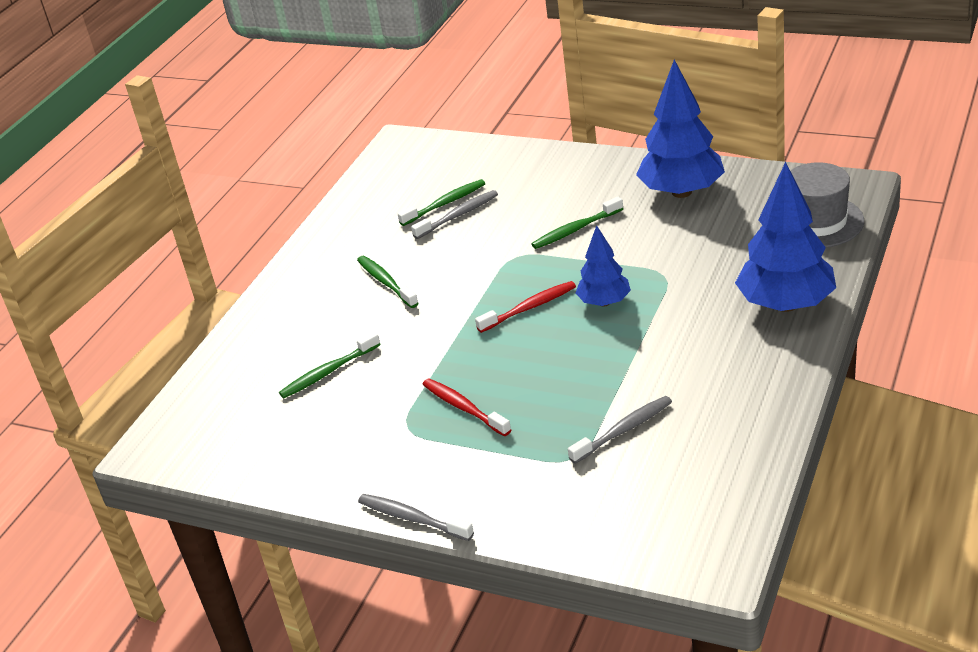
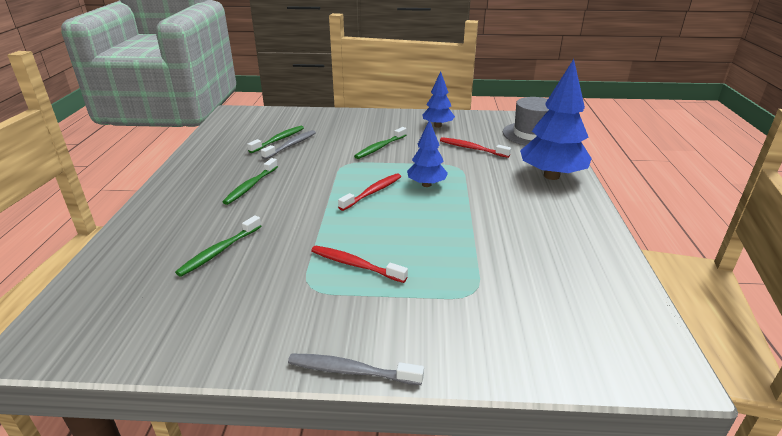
camera: 25 degrees left, 5 degrees down
(386, 282) = (250, 186): green toothbrush -> green toothbrush turned 105 degrees counterclockwise
(623, 430) = (500, 266): grey toothbrush -> none
(681, 192) = (437, 126): blue tree -> blue tree, size x0.58
(705, 243) = (472, 148): none -> red toothbrush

────────────────

What the task asks:
If a line above includes the string "toothbrush", pick it out.

Written answer:
(386, 282) = (250, 186): green toothbrush -> green toothbrush turned 105 degrees counterclockwise
(623, 430) = (500, 266): grey toothbrush -> none
(705, 243) = (472, 148): none -> red toothbrush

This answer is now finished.